» **GOAL OF THE EXERCISE**:
Only the lines from the one that contains "moved: green car" through the end of the entries, both included, should be transcribed, exactly and without pictures.

________

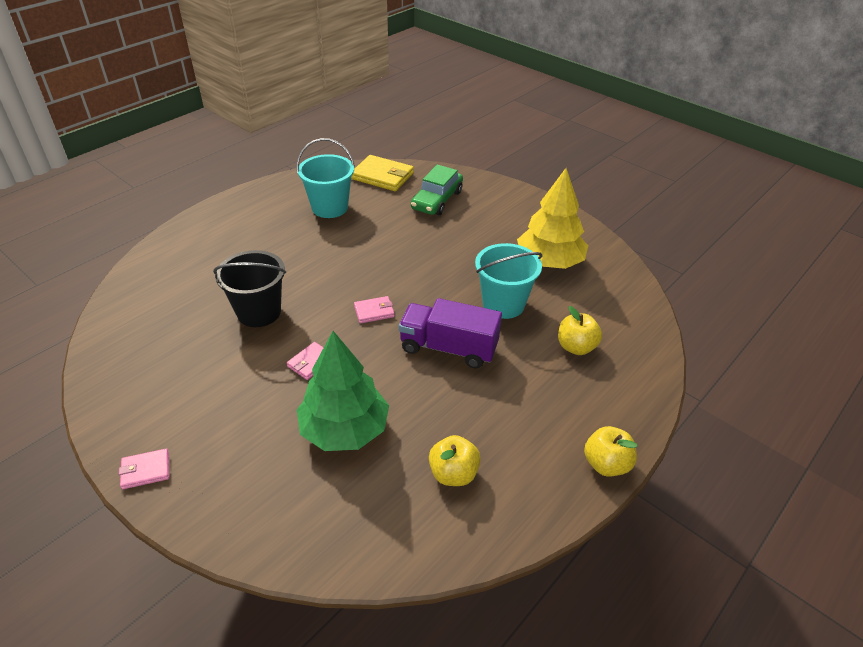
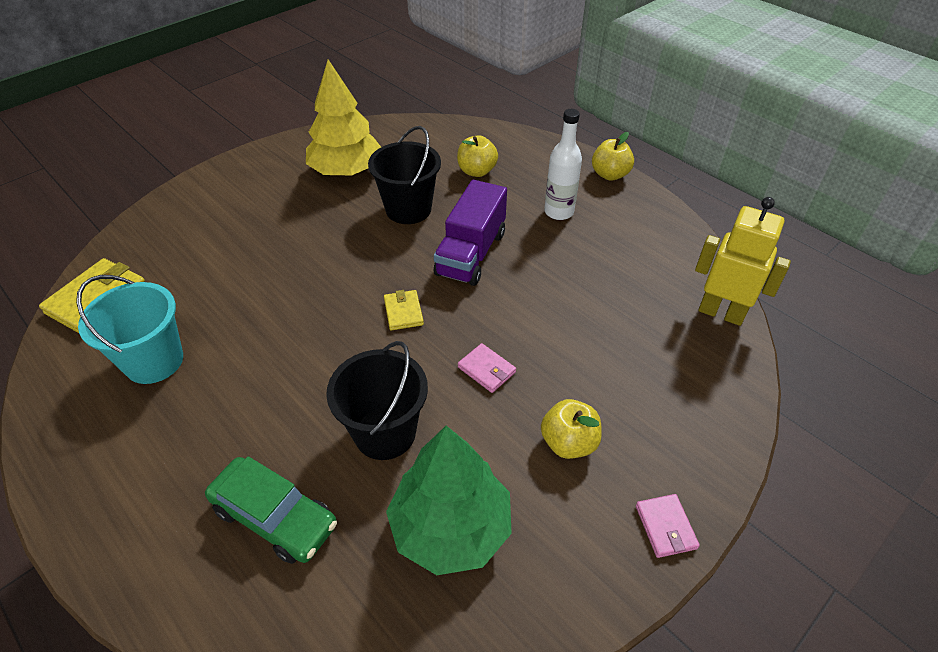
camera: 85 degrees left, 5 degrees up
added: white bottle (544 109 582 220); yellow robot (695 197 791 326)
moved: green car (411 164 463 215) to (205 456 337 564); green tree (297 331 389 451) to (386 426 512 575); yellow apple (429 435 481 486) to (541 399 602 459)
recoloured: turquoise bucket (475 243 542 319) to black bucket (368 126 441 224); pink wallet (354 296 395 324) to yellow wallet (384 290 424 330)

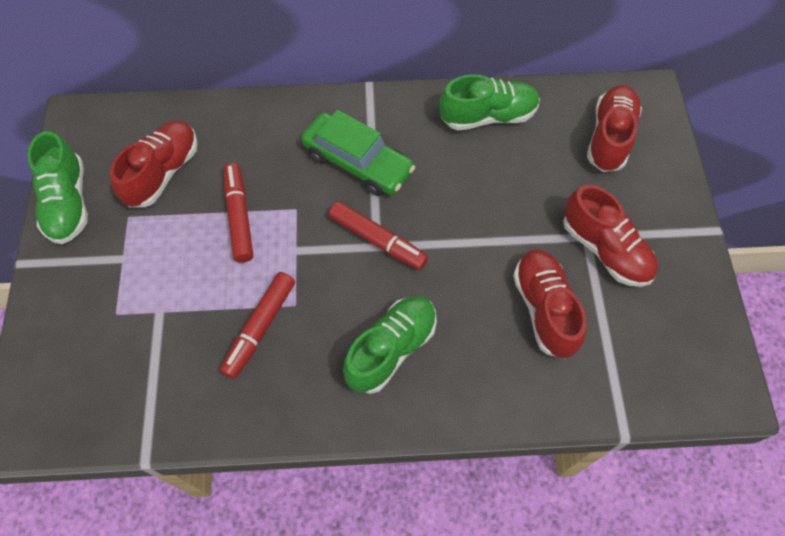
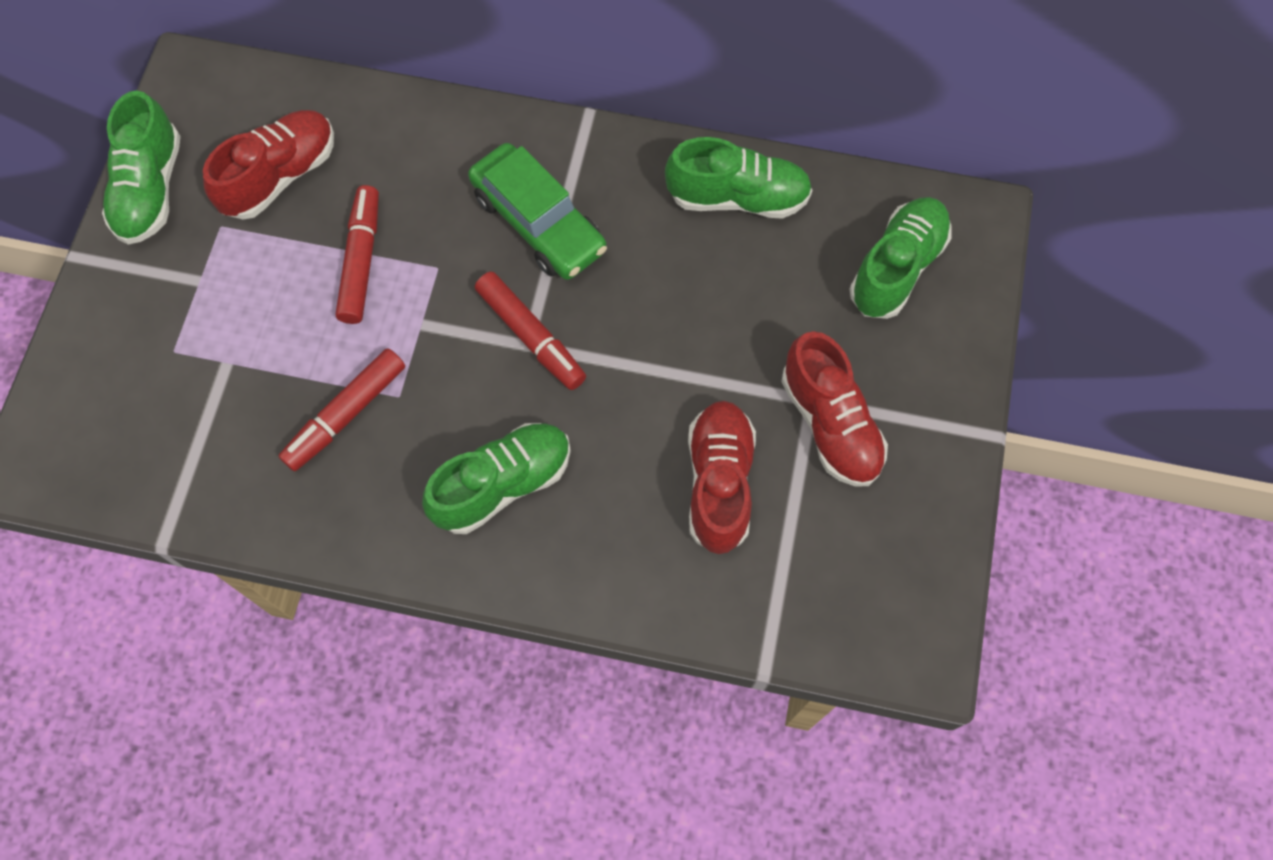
camera: 15 degrees right, 5 degrees up
recoloured: red shoe (587 85 642 172) to green shoe (849 197 951 319)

________

» **PROBLEM SOLUTION**:
moved: green car (411 164 463 215) to (205 456 337 564); green tree (297 331 389 451) to (386 426 512 575); yellow apple (429 435 481 486) to (541 399 602 459)
recoloured: turquoise bucket (475 243 542 319) to black bucket (368 126 441 224); pink wallet (354 296 395 324) to yellow wallet (384 290 424 330)

camera: 15 degrees right, 5 degrees up
recoloured: red shoe (587 85 642 172) to green shoe (849 197 951 319)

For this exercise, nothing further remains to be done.